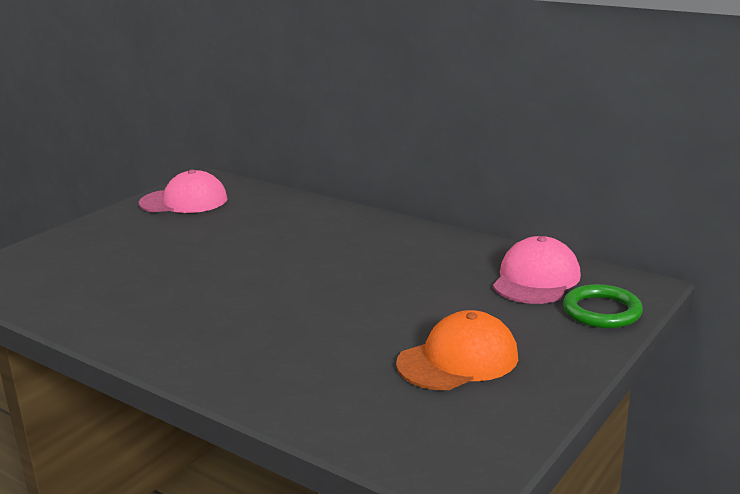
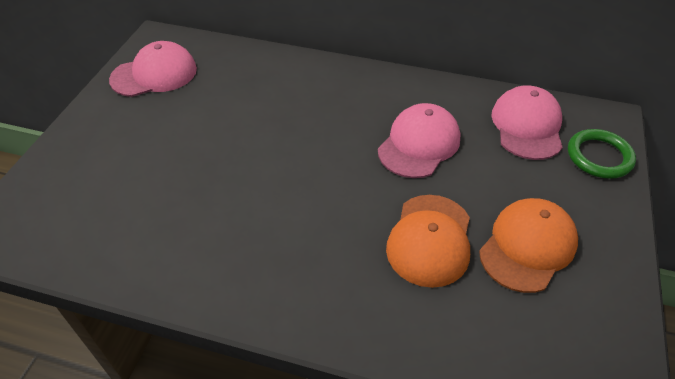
camera: 20 degrees left, 25 degrees up
(357, 339) = (430, 240): none -> orange cap
(403, 276) = (419, 144): none -> pink cap

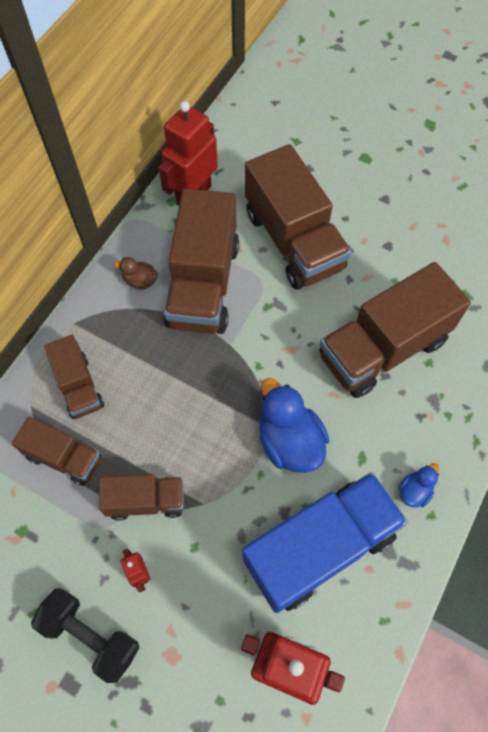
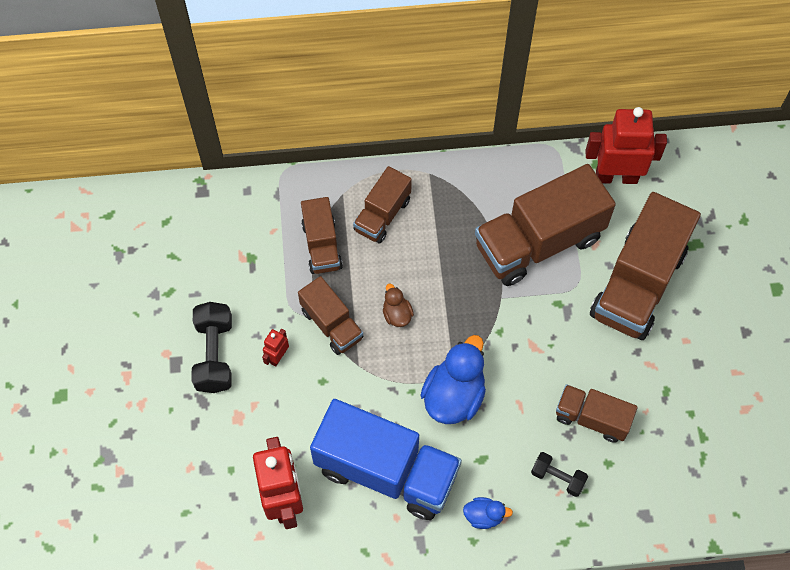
camera: 55 degrees right, 0 degrees up
(140, 281) = (503, 194): brown duck -> brown duck (397, 314)
(383, 348) = (592, 418): brown truck -> brown truck, size x0.54
(417, 408) = (557, 477): none -> black dumbbell

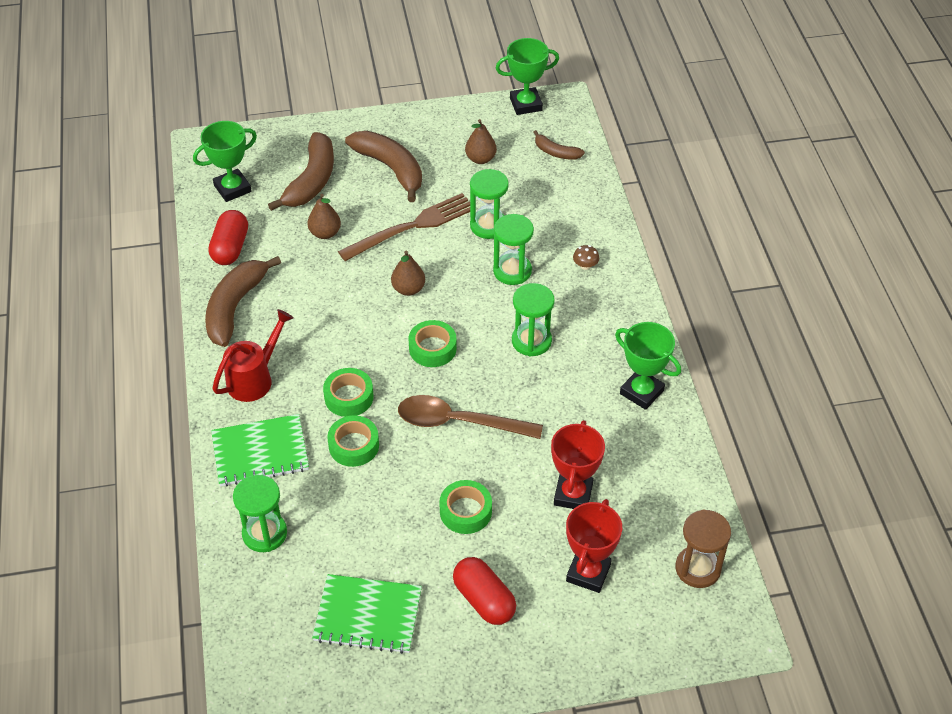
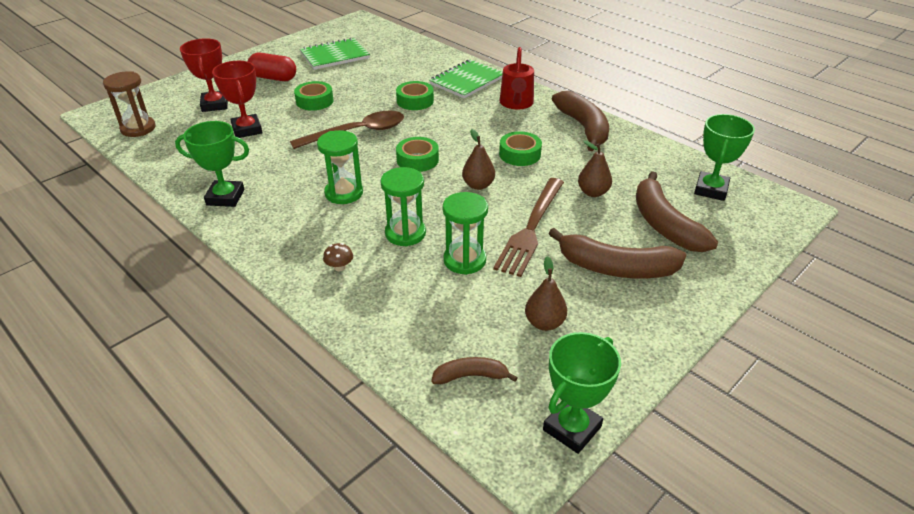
camera: 145 degrees right, 10 degrees down
(230, 248) = (643, 154): red capsule -> none
(264, 533) = (423, 59): green hourglass -> none
(349, 397) = (445, 117): green tape -> green tape (520, 154)

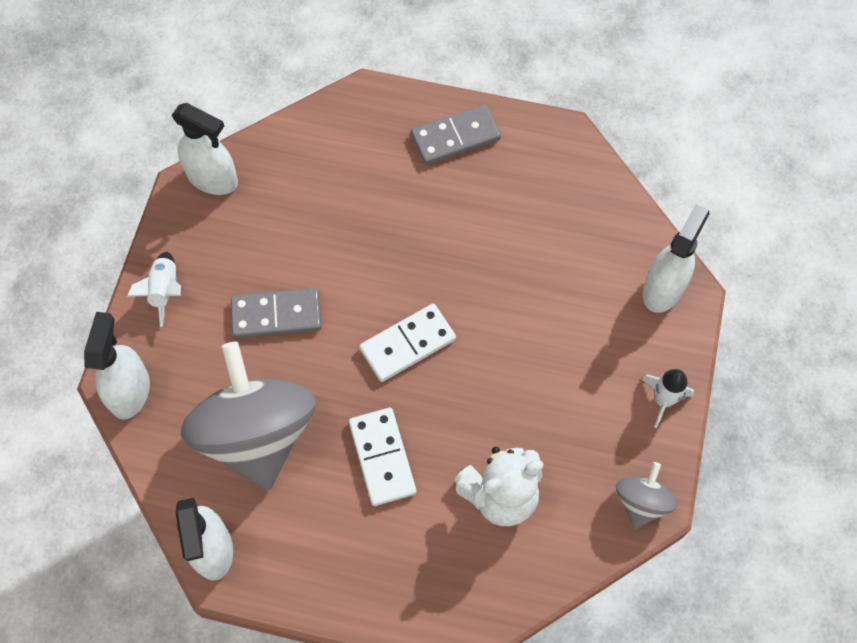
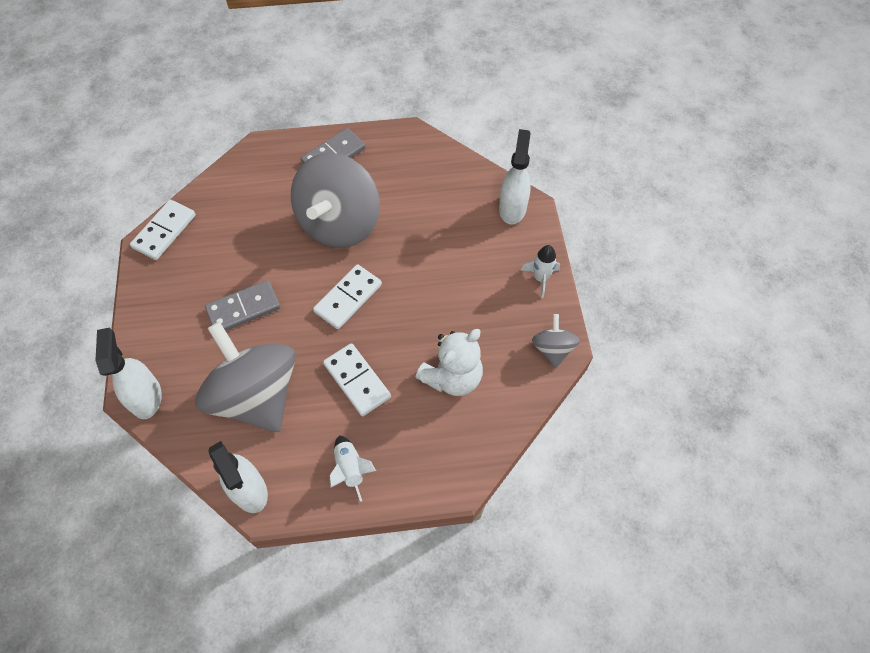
camera: 20 degrees left, 5 degrees down
(165, 291) = (151, 318): white rocket -> white rocket (350, 469)
(213, 178) = (164, 231): white spray bottle -> white domino
(431, 237) = (339, 223): none -> grey spinning top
──────────────────────────────
**Exercise**. Before you finish, make sure every line above has been repeated exactly and no picture remains in the copy.

**Response to this exercise**.
camera: 20 degrees left, 25 degrees up
(357, 339) = (430, 240): none -> orange cap
(403, 276) = (419, 144): none -> pink cap

camera: 55 degrees right, 0 degrees up
(140, 281) = (503, 194): brown duck -> brown duck (397, 314)
(383, 348) = (592, 418): brown truck -> brown truck, size x0.54
(417, 408) = (557, 477): none -> black dumbbell

camera: 145 degrees right, 10 degrees down
(230, 248) = (643, 154): red capsule -> none
(264, 533) = (423, 59): green hourglass -> none
(349, 397) = (445, 117): green tape -> green tape (520, 154)

camera: 20 degrees left, 5 degrees down
(165, 291) = (151, 318): white rocket -> white rocket (350, 469)
(213, 178) = (164, 231): white spray bottle -> white domino
(431, 237) = (339, 223): none -> grey spinning top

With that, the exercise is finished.